Brief → Select every line below containing the word "purple".

START Supplied data

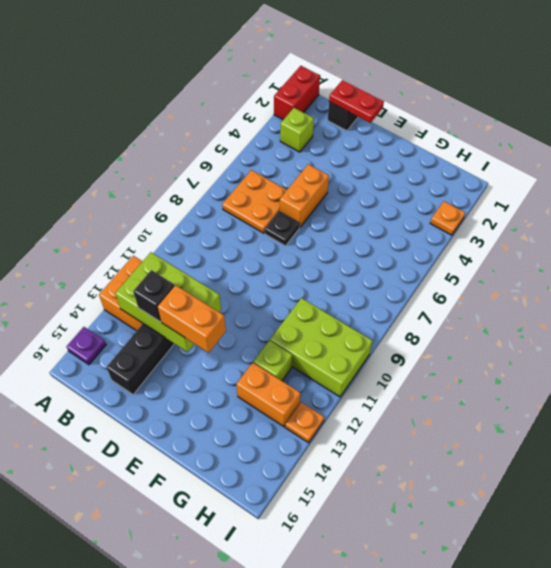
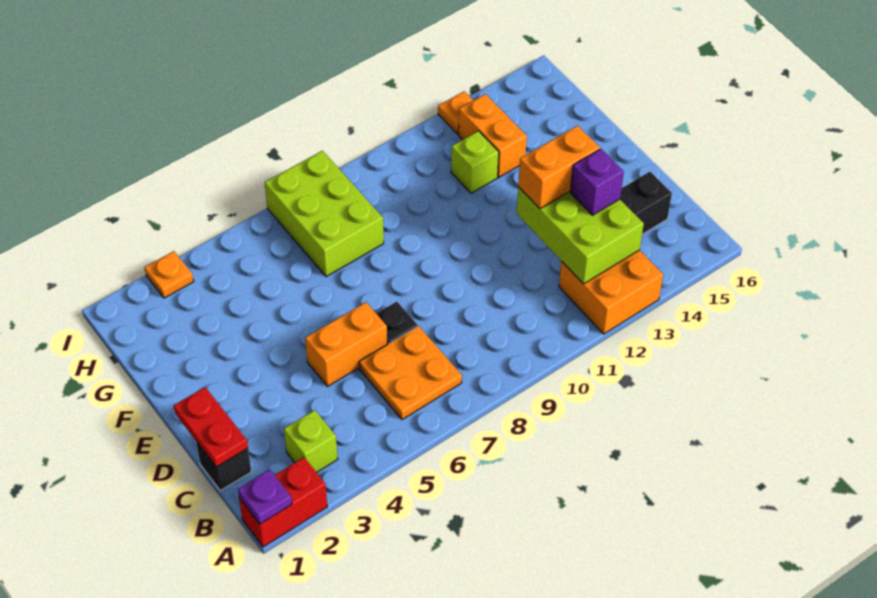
purple plate A15 level 1 -> purple plate A1 level 2
black brick C13 level 3 -> purple brick C13 level 3
orange brick D13:E13 level 3 -> orange brick D12:D13 level 3
lime brick G10:I11 level 1 -> lime brick G7:I8 level 1

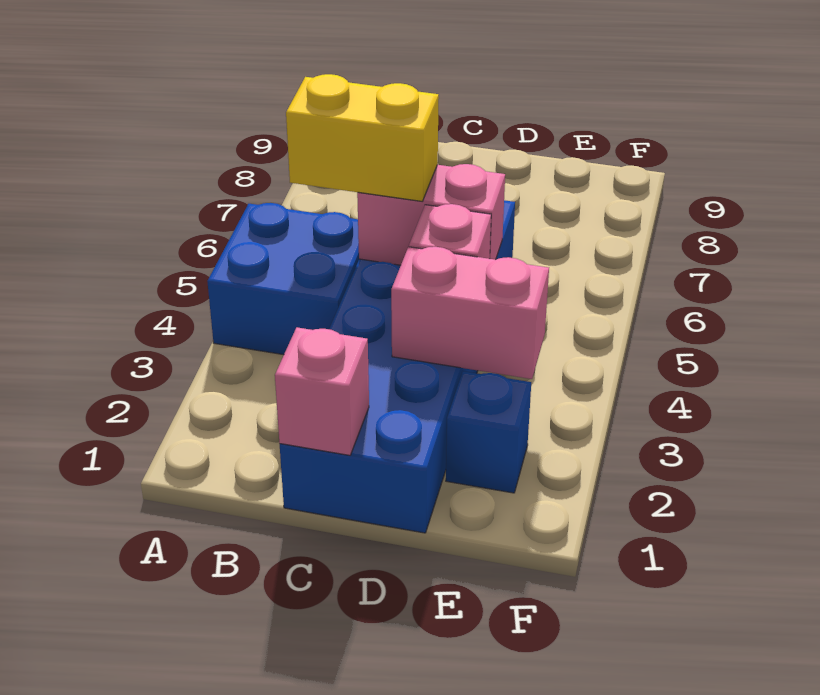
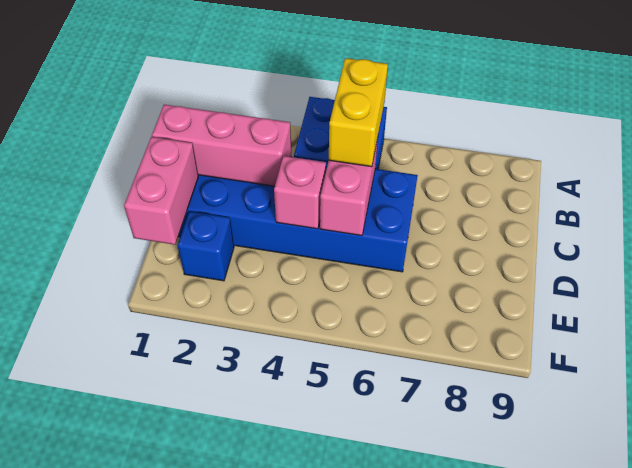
pink brick C1 level 2 -> pink brick C1:C3 level 2
pink brick D3:E3 level 2 -> pink brick D1:E1 level 2

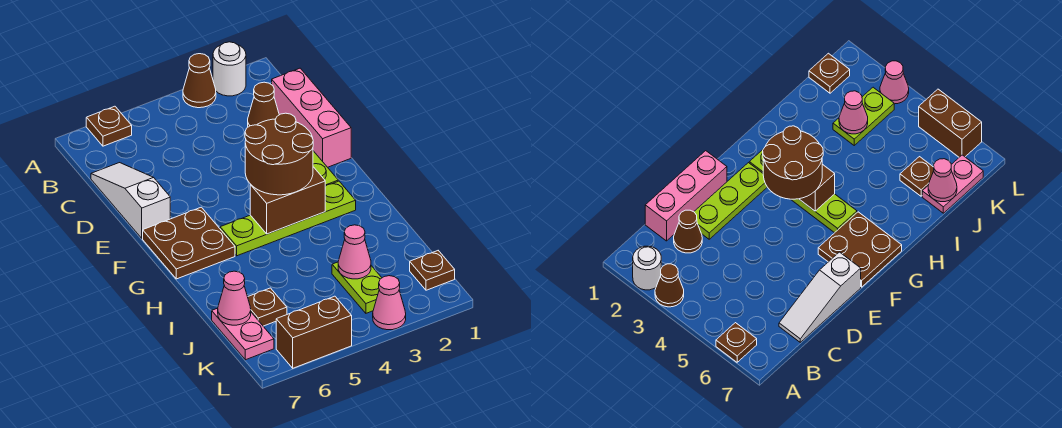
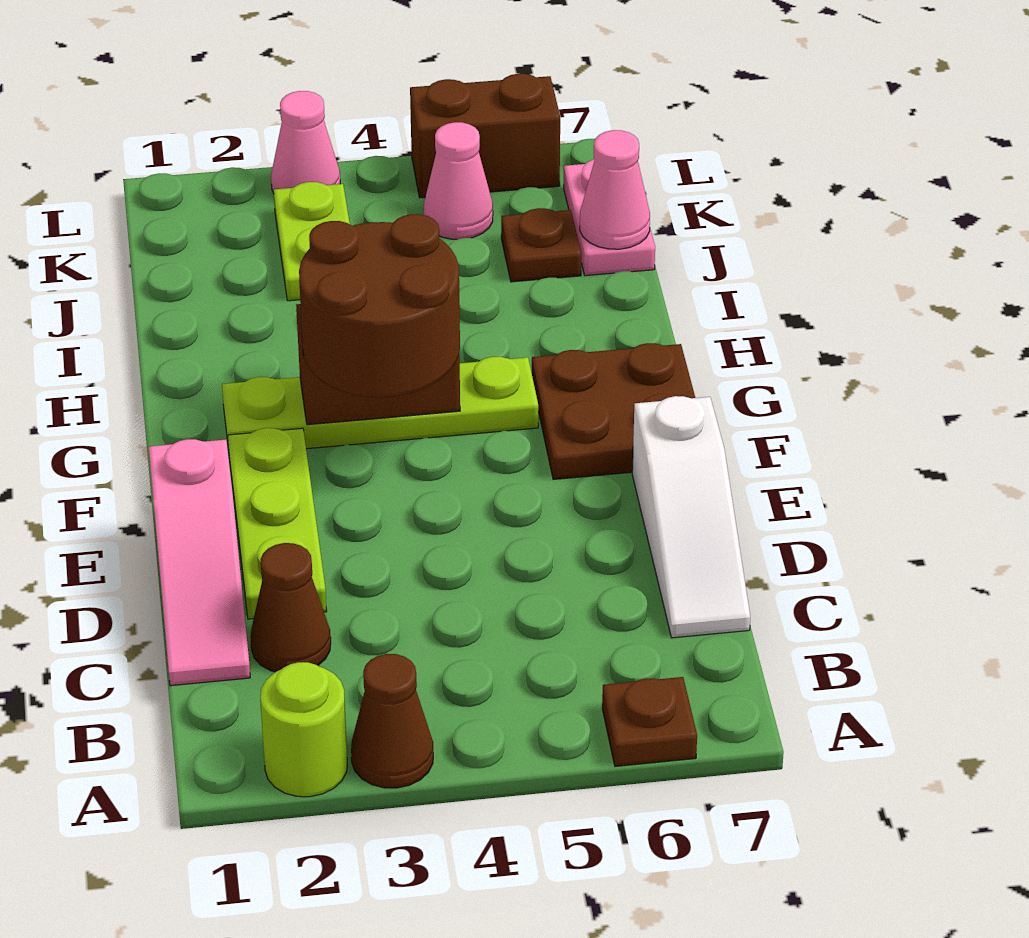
white round brick A2 level 1 -> lime round brick A2 level 1
pink brick C1:E1 level 1 -> pink slope C1:E1 level 1 top E
pink cone J3 level 2 -> pink cone K5 level 1
brown plate K1 level 1 -> none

END Supplied data

Problem solution →
purple plate A15 level 1 -> purple plate A1 level 2
black brick C13 level 3 -> purple brick C13 level 3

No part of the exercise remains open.